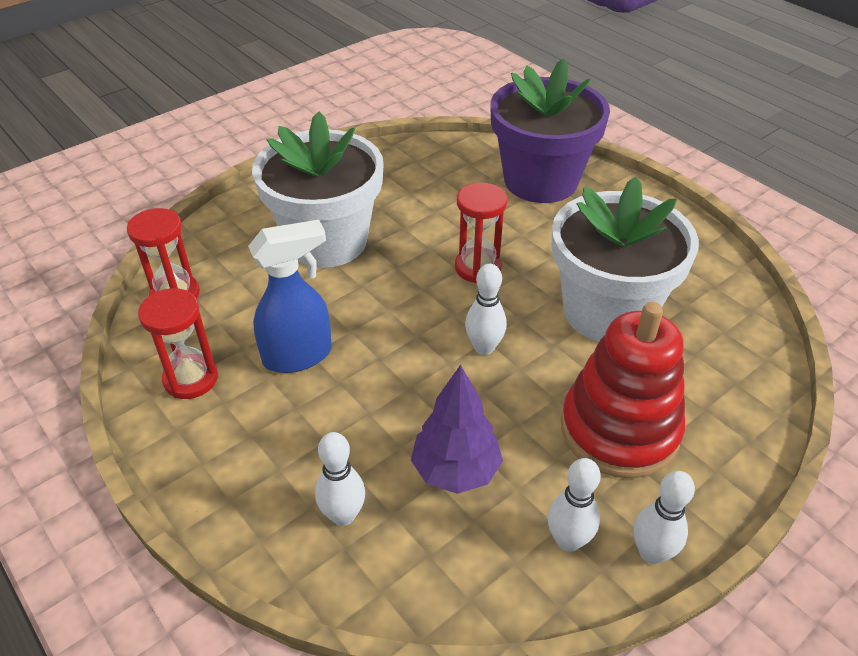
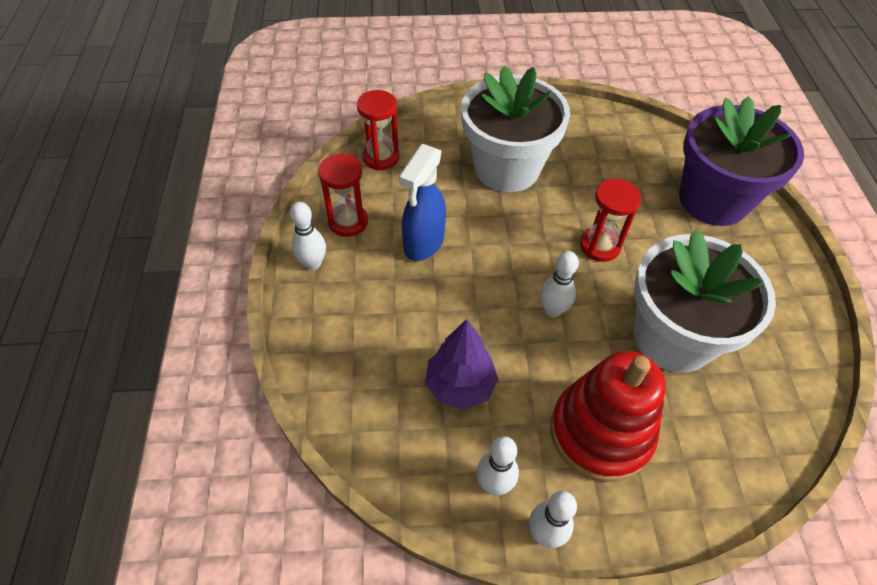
camera: 35 degrees right, 10 degrees up
(298, 356) = (423, 243): blue spray bottle -> blue spray bottle turned 105 degrees clockwise
(343, 515) = (367, 368): white bowling pin -> white bowling pin (313, 263)

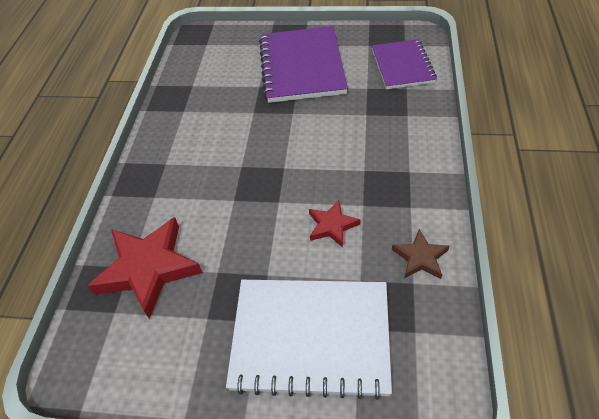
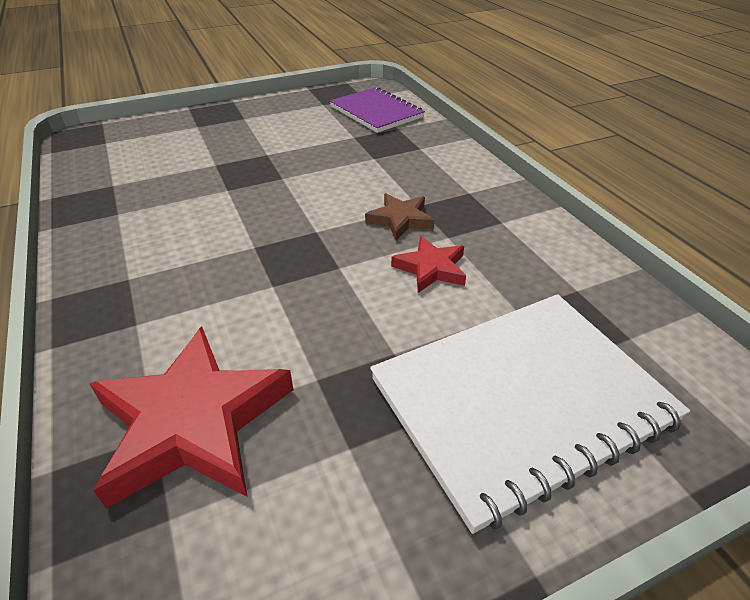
camera: 35 degrees left, 10 degrees down
(302, 66) = (258, 136): purple notebook -> none
(420, 258) = (560, 263): brown star -> brown star (400, 220)

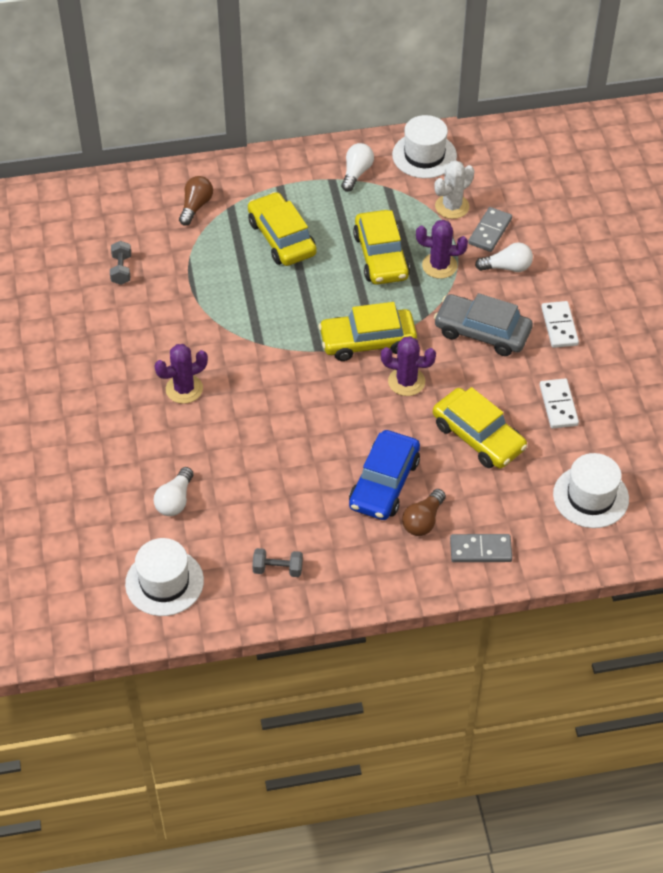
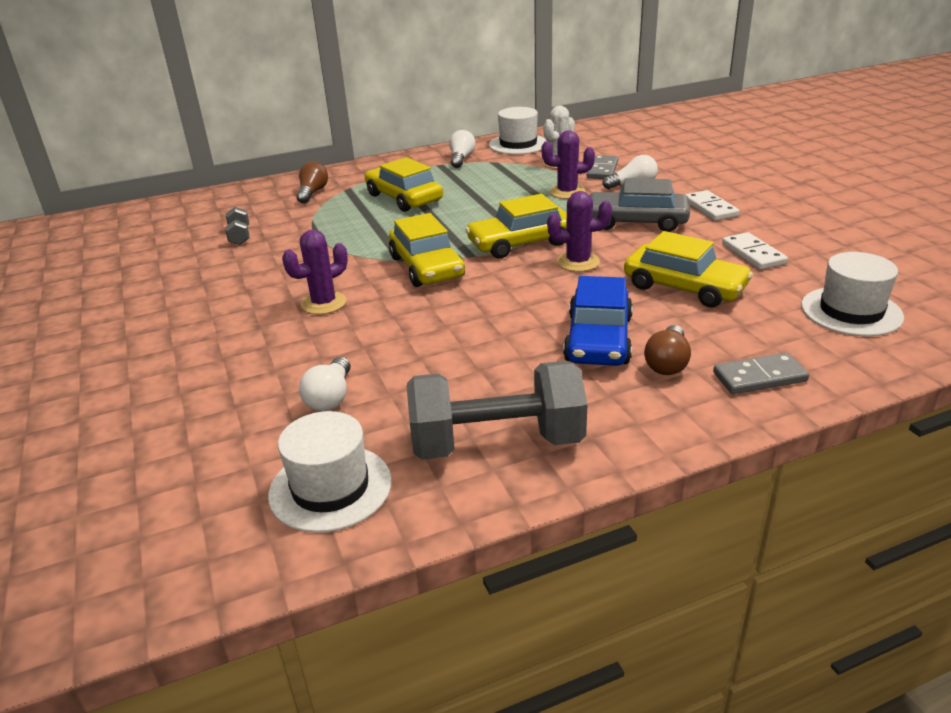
camera: 10 degrees left, 20 degrees down
(278, 569) = (496, 443): grey dumbbell -> grey dumbbell, size x2.32
(381, 256) = (507, 195): yellow car -> yellow car (426, 267)

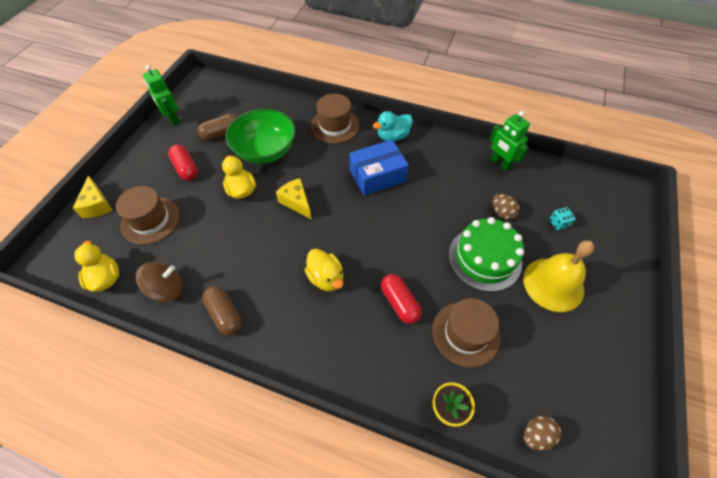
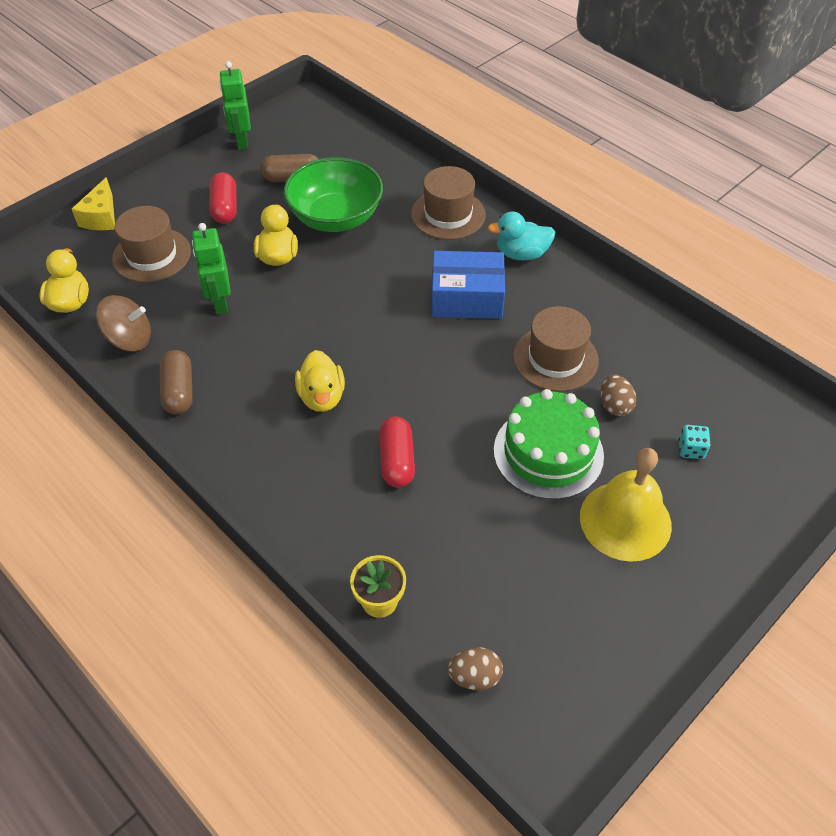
camera: 25 degrees right, 5 degrees down
(296, 202) = (338, 294): yellow cheese -> none
(466, 333) = (460, 529): brown hat -> brown hat (555, 358)
(500, 163) = (658, 341): green robot -> green robot (220, 302)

> Your objective
Give all entries again verbatim, without any images.

> Result for this task
camera: 35 degrees right, 10 degrees up
(298, 356) = (423, 243): blue spray bottle -> blue spray bottle turned 105 degrees clockwise
(343, 515) = (367, 368): white bowling pin -> white bowling pin (313, 263)

camera: 35 degrees left, 10 degrees down
(302, 66) = (258, 136): purple notebook -> none
(420, 258) = (560, 263): brown star -> brown star (400, 220)

camera: 10 degrees left, 20 degrees down
(278, 569) = (496, 443): grey dumbbell -> grey dumbbell, size x2.32
(381, 256) = (507, 195): yellow car -> yellow car (426, 267)

camera: 25 degrees right, 5 degrees down
(296, 202) = (338, 294): yellow cheese -> none
(466, 333) = (460, 529): brown hat -> brown hat (555, 358)
(500, 163) = (658, 341): green robot -> green robot (220, 302)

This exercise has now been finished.